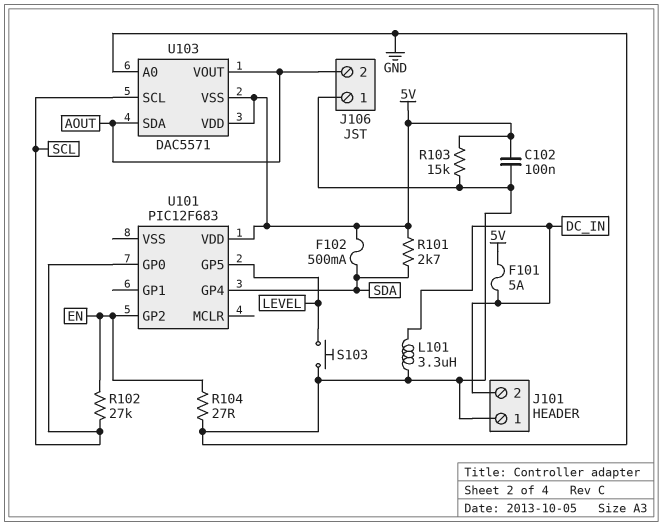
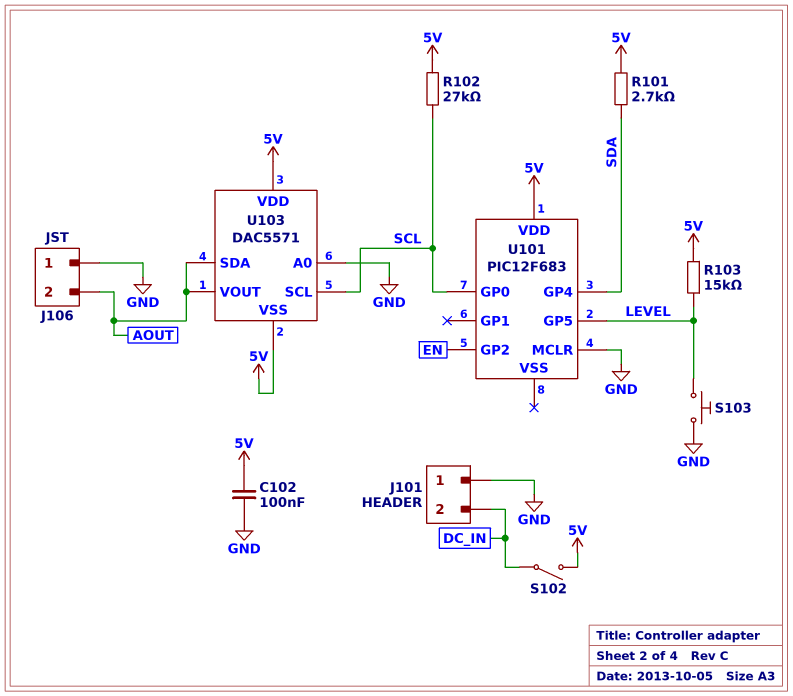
F101: 5A (5V, DC_IN) -> none
F102: 500mA (5V, SDA) -> none
L101: 3.3uH (DC_IN, GND) -> none
R102: 27k (EN, SCL) -> 27k (5V, SCL)
R103: 15k (5V, GND) -> 15k (5V, LEVEL)
R104: 27 (EN, GND) -> none
S102: none -> switch (5V, DC_IN)
U101 pin MCLR: none -> GND

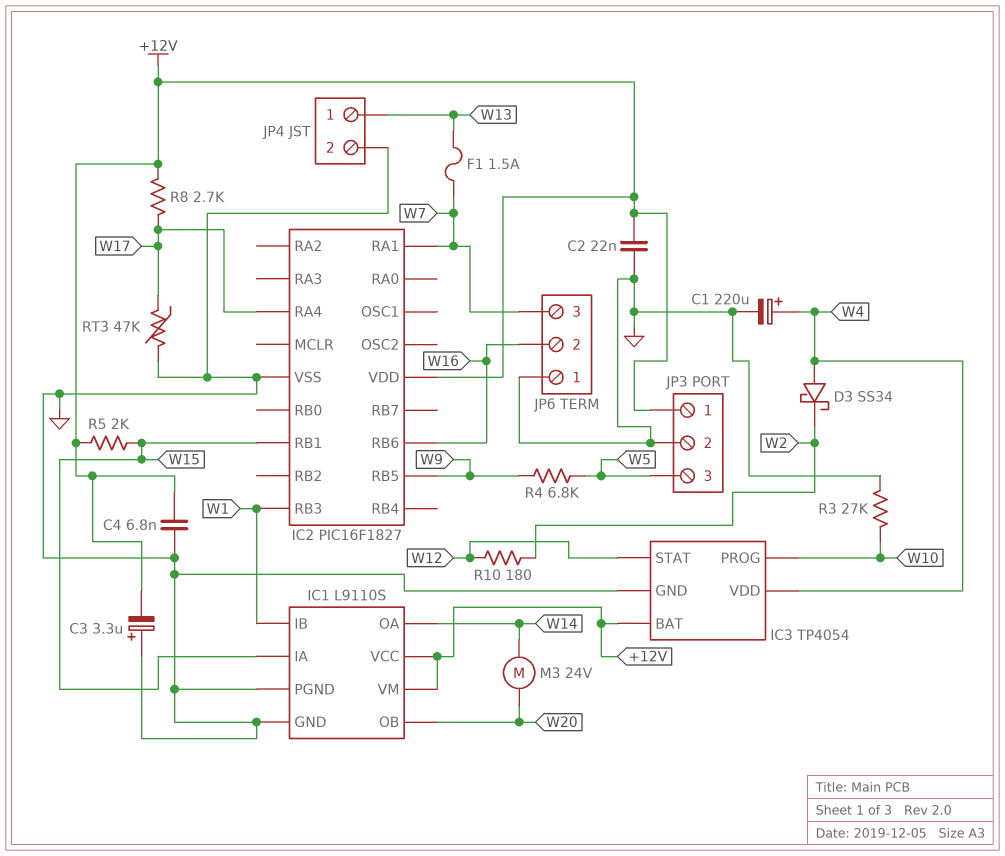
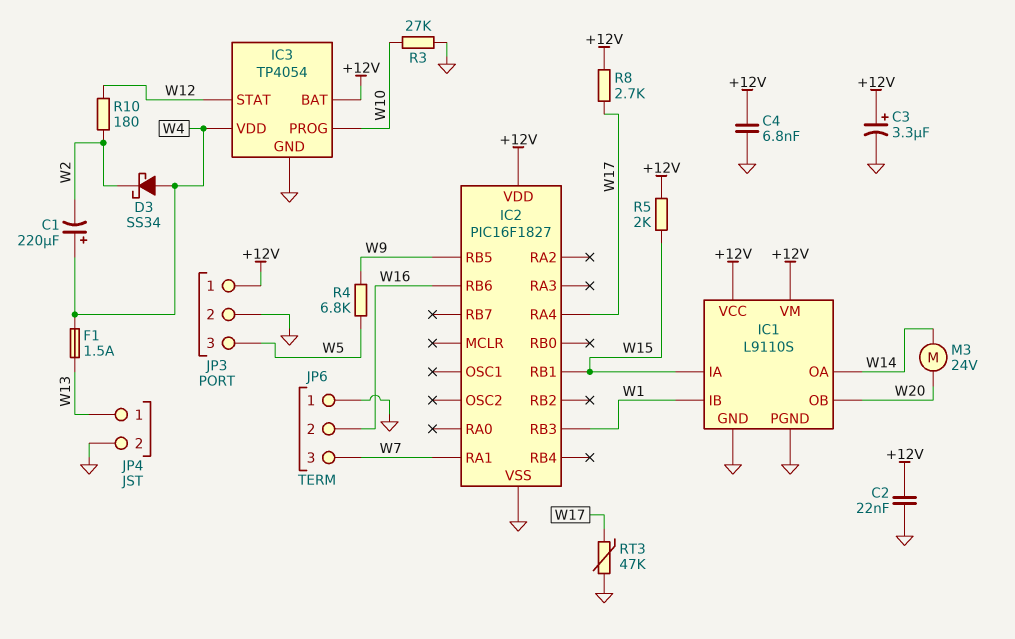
C1: 220uF (plus W4, minus GND) -> 220uF (plus W4, minus W2)
C3: 3.3uF (plus GND, minus +12V) -> 3.3uF (plus +12V, minus GND)
F1: 1.5A (W7, W13) -> 1.5A (W4, W13)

*****

Exercise goal. Your job is to copy each entry exactly as written; the pictures do not go in.

Exercise response.
F101: 5A (5V, DC_IN) -> none
F102: 500mA (5V, SDA) -> none
L101: 3.3uH (DC_IN, GND) -> none
R102: 27k (EN, SCL) -> 27k (5V, SCL)
R103: 15k (5V, GND) -> 15k (5V, LEVEL)
R104: 27 (EN, GND) -> none
S102: none -> switch (5V, DC_IN)
U101 pin MCLR: none -> GND

C1: 220uF (plus W4, minus GND) -> 220uF (plus W4, minus W2)
C3: 3.3uF (plus GND, minus +12V) -> 3.3uF (plus +12V, minus GND)
F1: 1.5A (W7, W13) -> 1.5A (W4, W13)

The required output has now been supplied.